→ **AVAILABLE DATA**
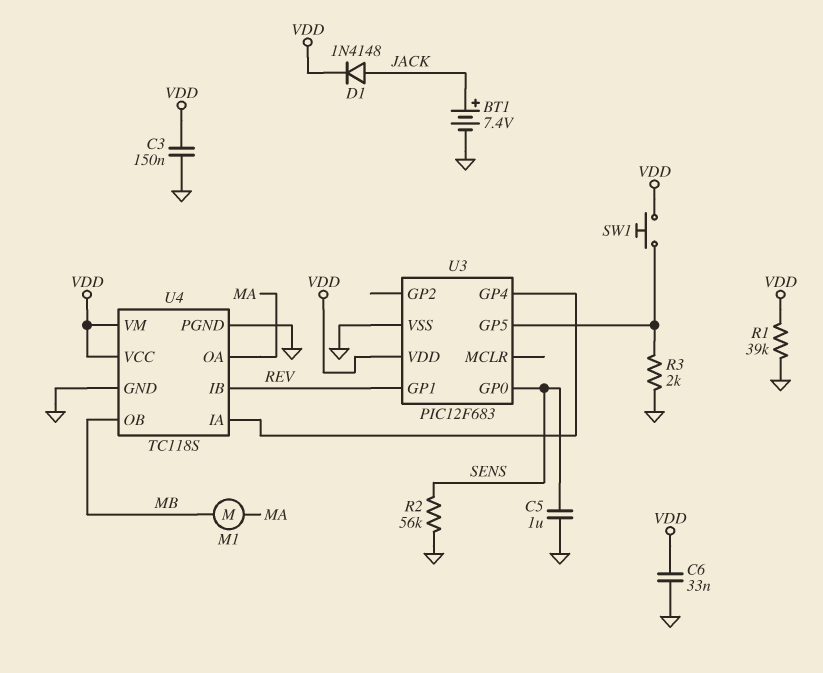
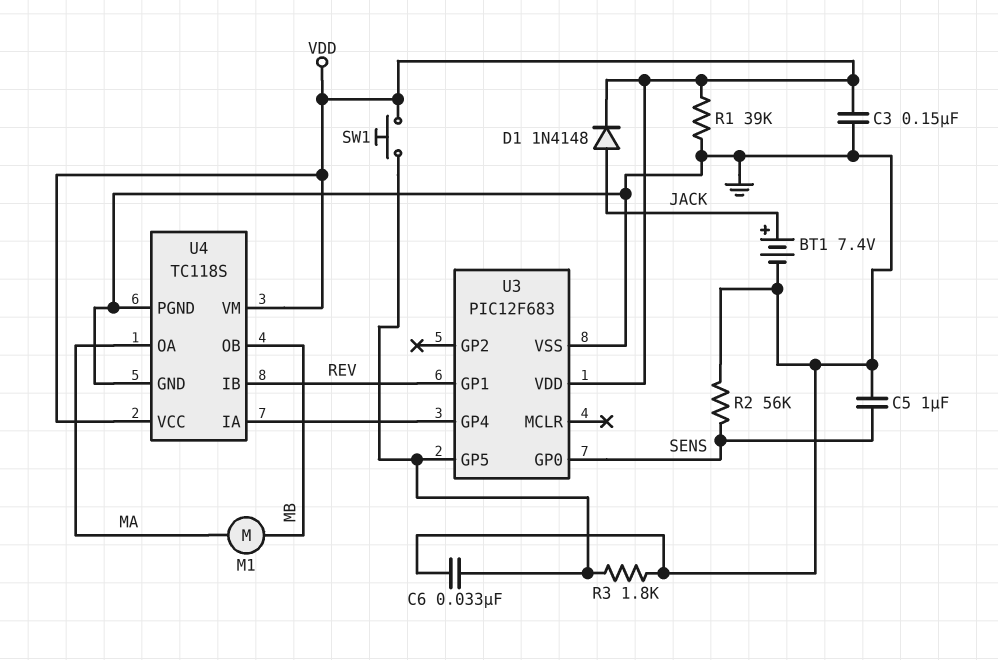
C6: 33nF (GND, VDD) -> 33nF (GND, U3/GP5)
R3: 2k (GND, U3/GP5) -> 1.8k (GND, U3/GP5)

* * *

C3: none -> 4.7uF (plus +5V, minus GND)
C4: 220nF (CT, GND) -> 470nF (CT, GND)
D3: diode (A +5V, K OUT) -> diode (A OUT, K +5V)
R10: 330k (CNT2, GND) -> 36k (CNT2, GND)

→ **YOUR ASSIGNMENT**
Both the line containing "C6: 33nF (GND, VDD) -> 33nF (GND, U3/GP5)" and the line containing "R3: 2k (GND, U3/GP5) -> 1.8k (GND, U3/GP5)" belong in the answer. Print them and every line above that falls between them exactly, and no others.

→ **RESPONSE TO THIS TASK**
C6: 33nF (GND, VDD) -> 33nF (GND, U3/GP5)
R3: 2k (GND, U3/GP5) -> 1.8k (GND, U3/GP5)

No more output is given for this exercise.